**PROBLEM TO SOLVE**
State only how many lines of the records contain the string "pink".
[[ PROVIDED RECORDS, beginning ]]
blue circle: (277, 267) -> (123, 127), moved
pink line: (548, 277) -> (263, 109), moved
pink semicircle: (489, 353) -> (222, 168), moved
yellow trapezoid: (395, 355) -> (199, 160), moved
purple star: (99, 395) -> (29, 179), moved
[[ PROVIDED RECORDS, end ]]
**RESULT**
2